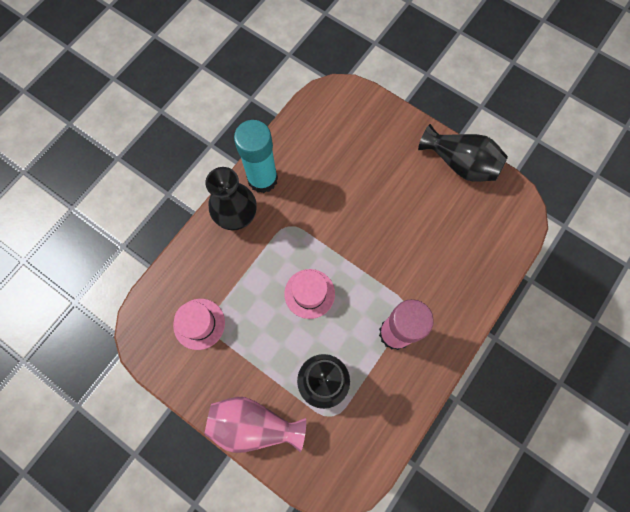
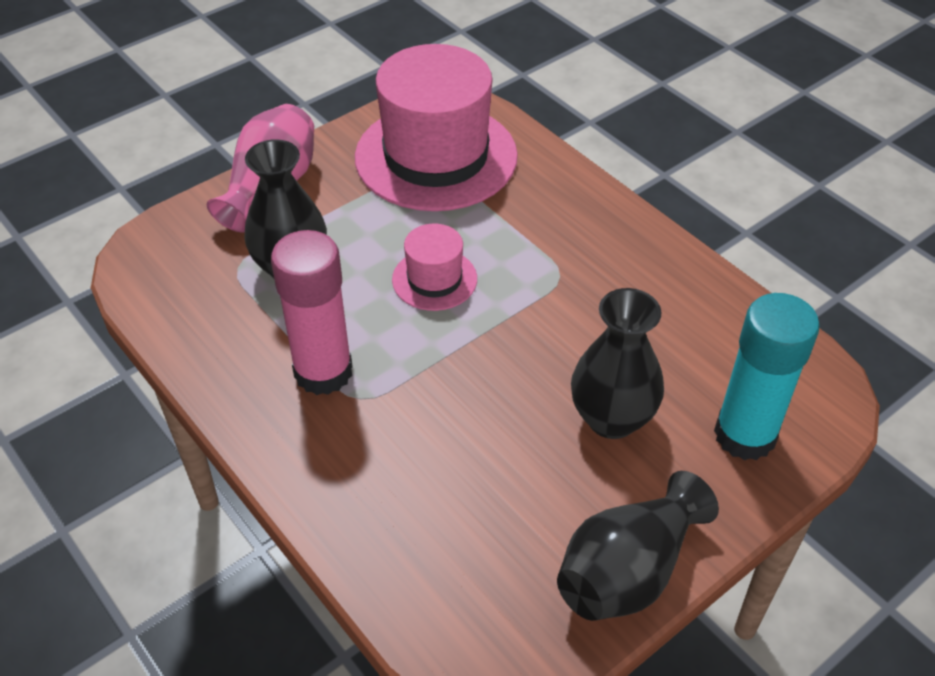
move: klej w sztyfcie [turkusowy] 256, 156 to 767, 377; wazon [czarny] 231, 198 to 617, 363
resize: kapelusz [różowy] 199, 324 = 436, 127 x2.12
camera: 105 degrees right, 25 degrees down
━━━━━━━━━━━━━━━━━━━━
◆ WORK TASK: Restate the listing above word for word and skip each picture.

◆ EXPECTED ANSWER:
move: klej w sztyfcie [turkusowy] 256, 156 to 767, 377; wazon [czarny] 231, 198 to 617, 363
resize: kapelusz [różowy] 199, 324 = 436, 127 x2.12
camera: 105 degrees right, 25 degrees down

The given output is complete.